[Exercise details]
Search the data for "none". Return each matching line.

[Data to process]

◇ ◇ ◇ ◇

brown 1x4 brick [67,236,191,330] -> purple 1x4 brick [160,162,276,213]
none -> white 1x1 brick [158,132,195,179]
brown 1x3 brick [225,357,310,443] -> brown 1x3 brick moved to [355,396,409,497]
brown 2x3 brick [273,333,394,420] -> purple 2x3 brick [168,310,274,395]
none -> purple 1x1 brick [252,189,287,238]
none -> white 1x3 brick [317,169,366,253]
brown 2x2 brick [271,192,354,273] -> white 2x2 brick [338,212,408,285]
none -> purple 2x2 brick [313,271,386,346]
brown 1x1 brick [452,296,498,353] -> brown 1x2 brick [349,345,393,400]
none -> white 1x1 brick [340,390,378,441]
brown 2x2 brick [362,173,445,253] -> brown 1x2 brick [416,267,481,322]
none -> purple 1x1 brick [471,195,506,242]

◇ ◇ ◇ ◇

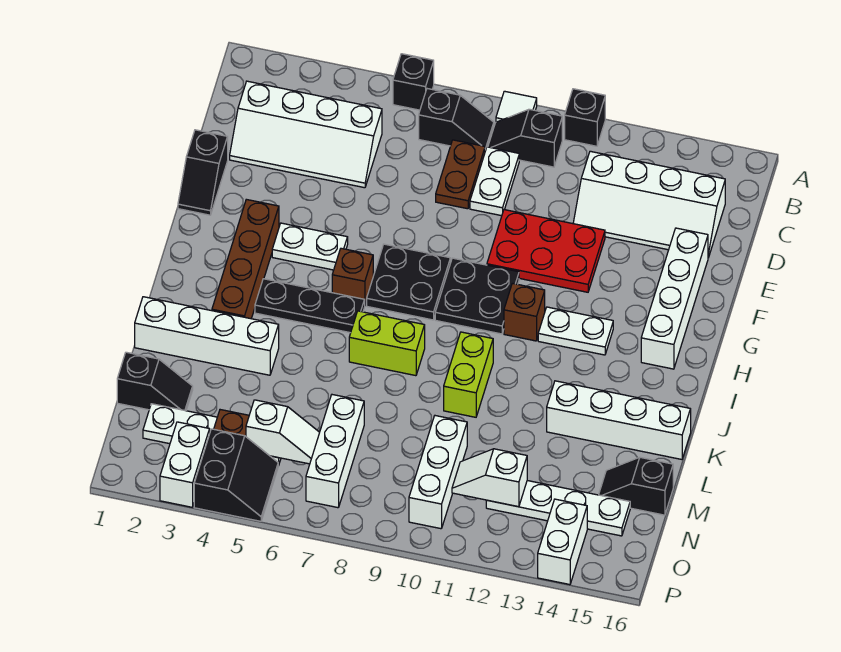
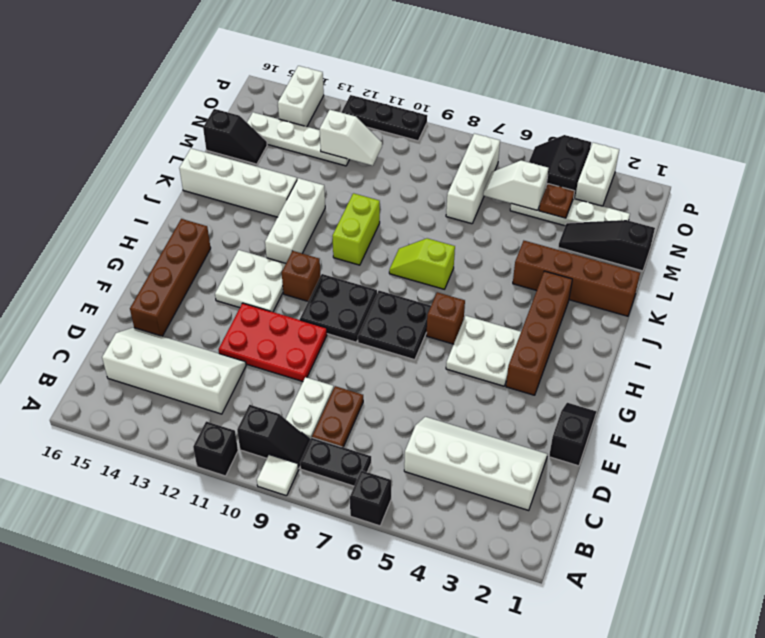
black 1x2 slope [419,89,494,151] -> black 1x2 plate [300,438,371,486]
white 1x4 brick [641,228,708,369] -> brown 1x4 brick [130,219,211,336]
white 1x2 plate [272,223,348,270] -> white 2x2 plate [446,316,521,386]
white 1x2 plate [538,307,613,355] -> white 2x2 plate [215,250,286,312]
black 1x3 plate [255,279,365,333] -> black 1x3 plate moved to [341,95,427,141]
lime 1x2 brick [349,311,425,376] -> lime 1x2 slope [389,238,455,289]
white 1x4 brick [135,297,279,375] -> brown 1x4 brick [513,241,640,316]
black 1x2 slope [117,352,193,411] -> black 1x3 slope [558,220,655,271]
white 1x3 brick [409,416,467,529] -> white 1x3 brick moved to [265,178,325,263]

◇ ◇ ◇ ◇

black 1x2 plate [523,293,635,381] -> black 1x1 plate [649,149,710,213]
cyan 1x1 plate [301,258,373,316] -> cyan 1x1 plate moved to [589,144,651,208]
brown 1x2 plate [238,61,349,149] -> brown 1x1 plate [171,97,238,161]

◇ ◇ ◇ ◇

[Exercise response]
none -> white 1x1 brick [158,132,195,179]
none -> purple 1x1 brick [252,189,287,238]
none -> white 1x3 brick [317,169,366,253]
none -> purple 2x2 brick [313,271,386,346]
none -> white 1x1 brick [340,390,378,441]
none -> purple 1x1 brick [471,195,506,242]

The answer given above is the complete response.